-- AVAILABLE DATA follows --

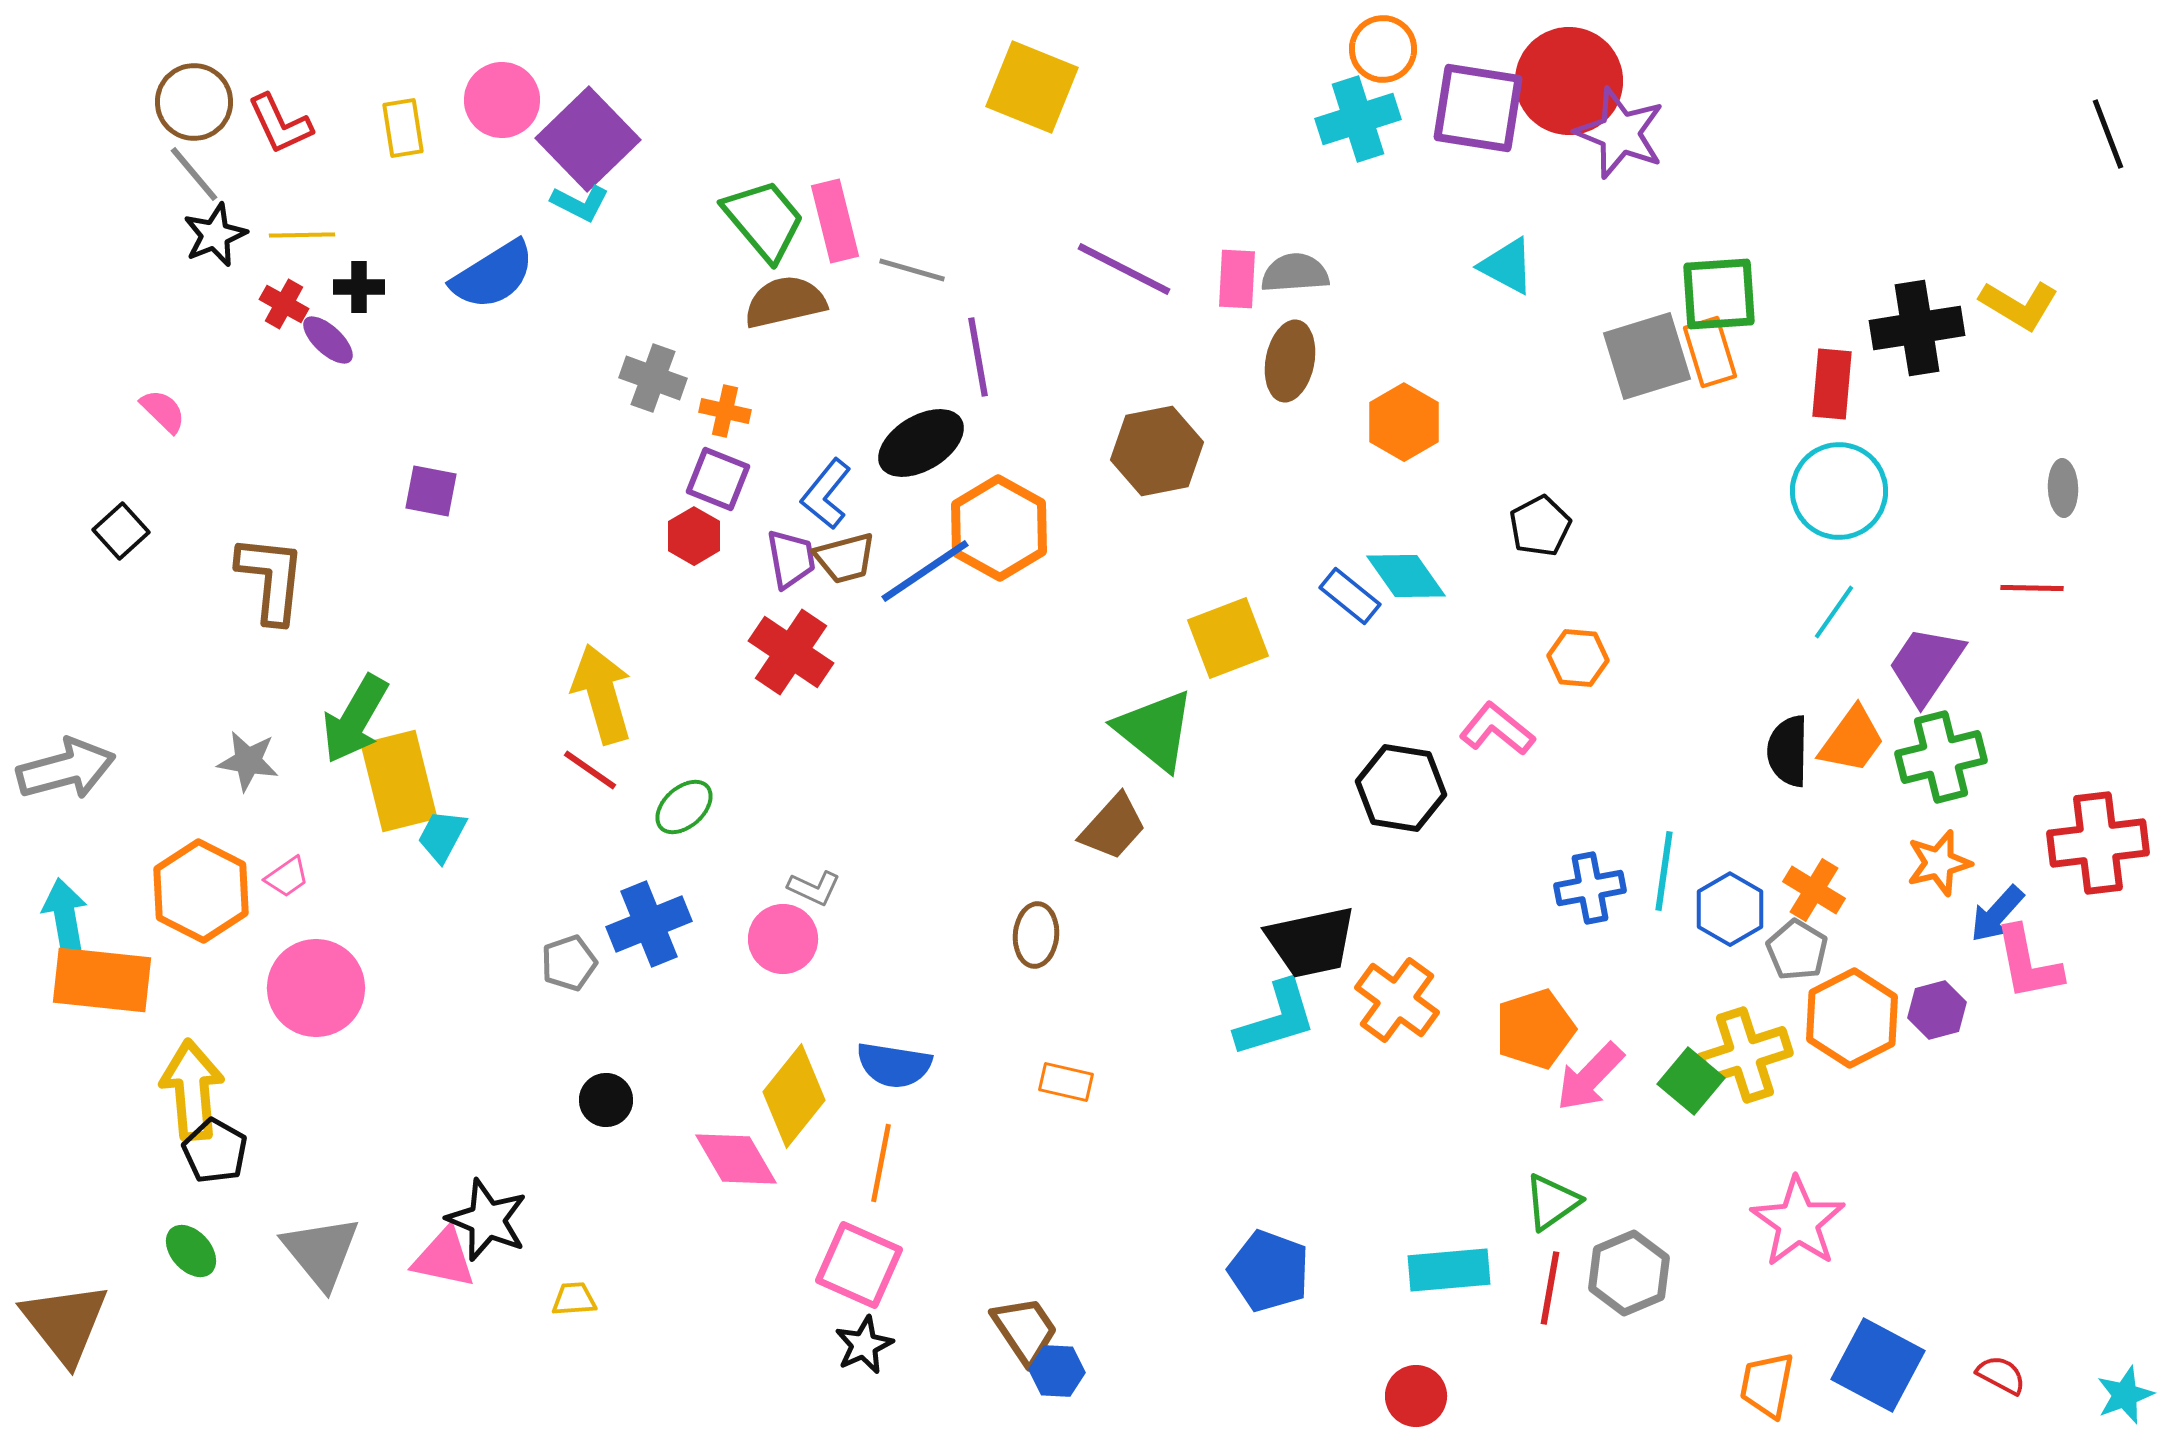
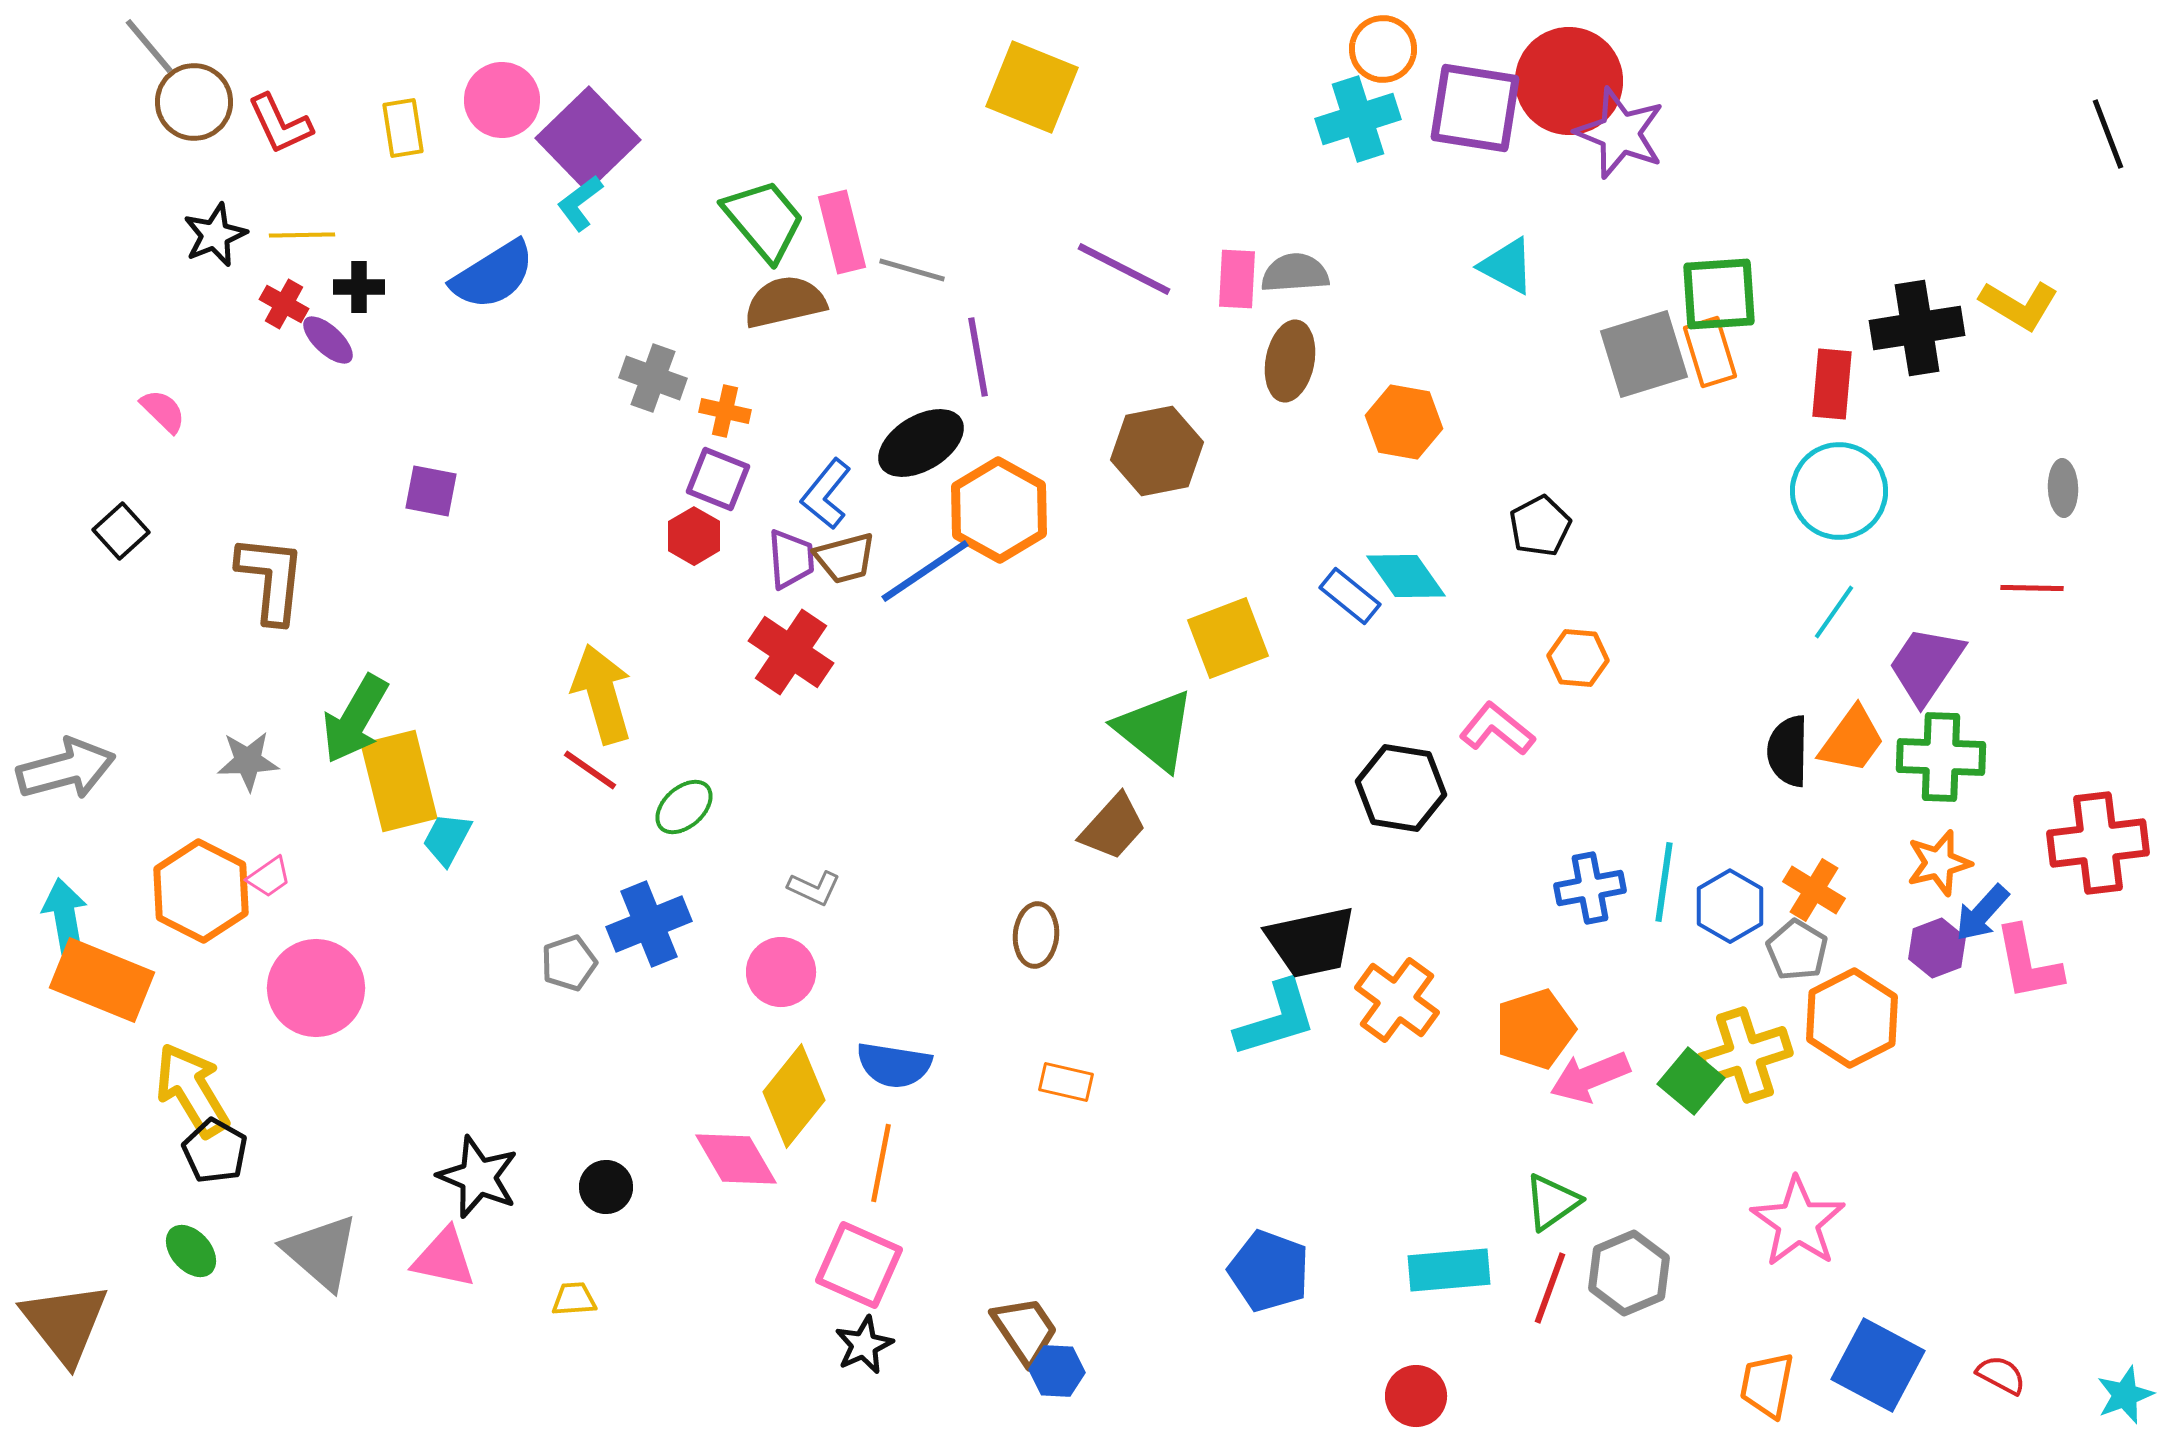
purple square at (1478, 108): moved 3 px left
gray line at (194, 174): moved 45 px left, 128 px up
cyan L-shape at (580, 203): rotated 116 degrees clockwise
pink rectangle at (835, 221): moved 7 px right, 11 px down
gray square at (1647, 356): moved 3 px left, 2 px up
orange hexagon at (1404, 422): rotated 20 degrees counterclockwise
orange hexagon at (999, 528): moved 18 px up
purple trapezoid at (791, 559): rotated 6 degrees clockwise
green cross at (1941, 757): rotated 16 degrees clockwise
gray star at (248, 761): rotated 12 degrees counterclockwise
cyan trapezoid at (442, 836): moved 5 px right, 3 px down
cyan line at (1664, 871): moved 11 px down
pink trapezoid at (287, 877): moved 18 px left
blue hexagon at (1730, 909): moved 3 px up
blue arrow at (1997, 914): moved 15 px left, 1 px up
pink circle at (783, 939): moved 2 px left, 33 px down
orange rectangle at (102, 980): rotated 16 degrees clockwise
purple hexagon at (1937, 1010): moved 62 px up; rotated 6 degrees counterclockwise
pink arrow at (1590, 1077): rotated 24 degrees clockwise
yellow arrow at (192, 1090): rotated 26 degrees counterclockwise
black circle at (606, 1100): moved 87 px down
black star at (487, 1220): moved 9 px left, 43 px up
gray triangle at (321, 1252): rotated 10 degrees counterclockwise
red line at (1550, 1288): rotated 10 degrees clockwise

-- AVAILABLE DATA concluded --

Extract the lines of the preceding material that run from the line with "pink circle at" through the line with "pink arrow at", inclusive, reproducing them exactly and adding nothing.

pink circle at (783, 939): moved 2 px left, 33 px down
orange rectangle at (102, 980): rotated 16 degrees clockwise
purple hexagon at (1937, 1010): moved 62 px up; rotated 6 degrees counterclockwise
pink arrow at (1590, 1077): rotated 24 degrees clockwise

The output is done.